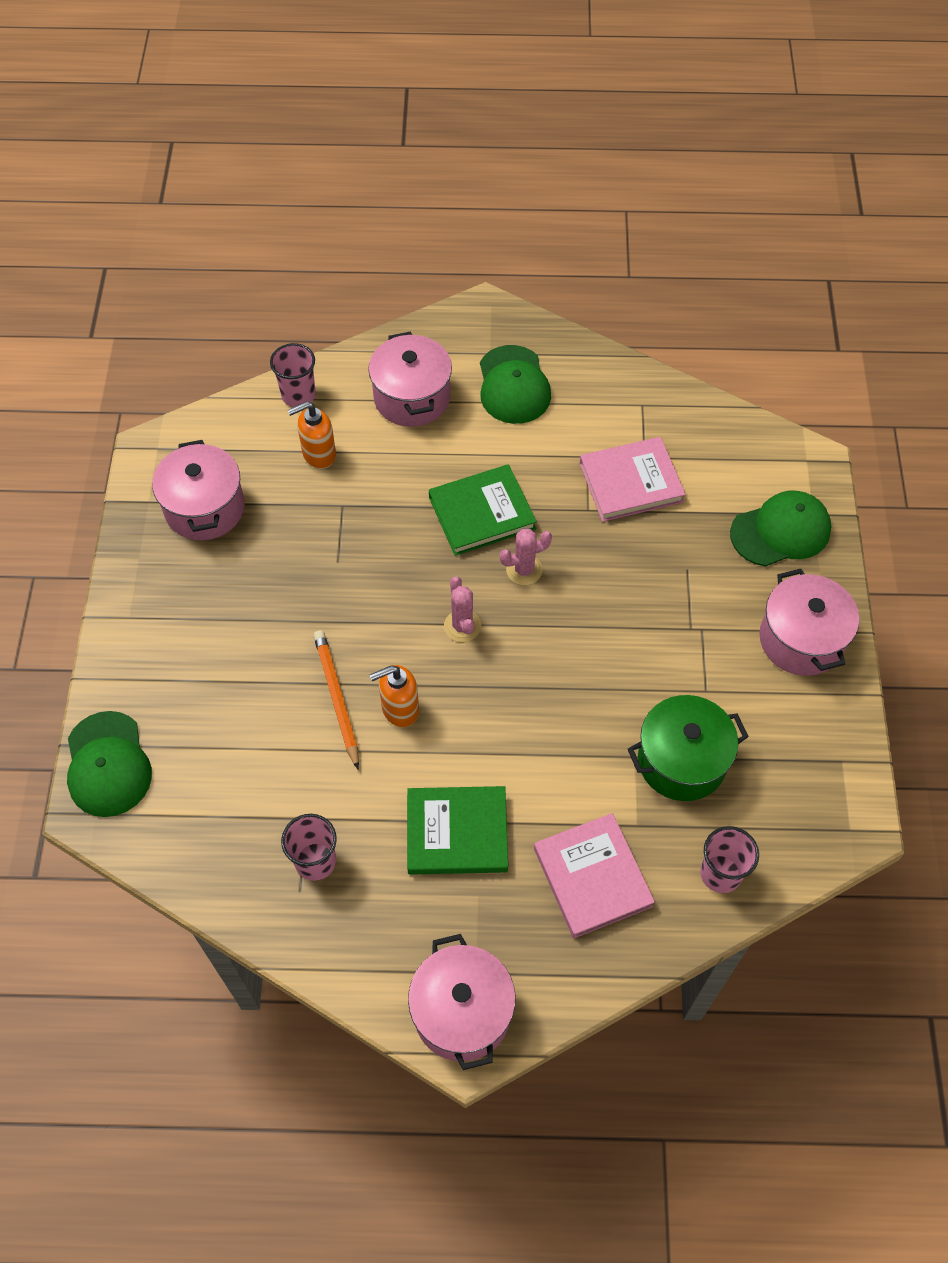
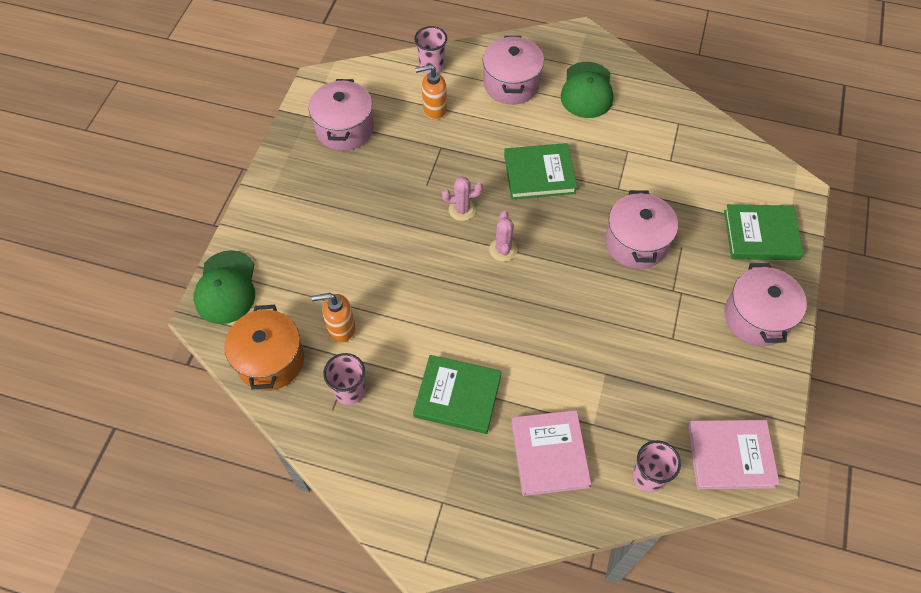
camera: 15 degrees right, 0 degrees up
(198, 847) = (270, 360): none -> orange pot
(336, 698) = (398, 279): orange pencil -> none
(399, 709) = (441, 298): orange soap dispenser -> orange soap dispenser (341, 328)
(462, 1012) = (424, 528): pink pot -> pink pot (636, 243)
(524, 570) = (559, 220): pink cactus -> pink cactus (462, 210)
(630, 482) = (655, 176): pink book -> pink book (730, 455)
(681, 761) = (640, 385): green pot -> none
(781, 531) = (761, 235): green cap -> green book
● ● ● ● ● ● ●
Work request> Scan the material above and copy every line that holds the string "none".

Final answer>
(198, 847) = (270, 360): none -> orange pot
(336, 698) = (398, 279): orange pencil -> none
(681, 761) = (640, 385): green pot -> none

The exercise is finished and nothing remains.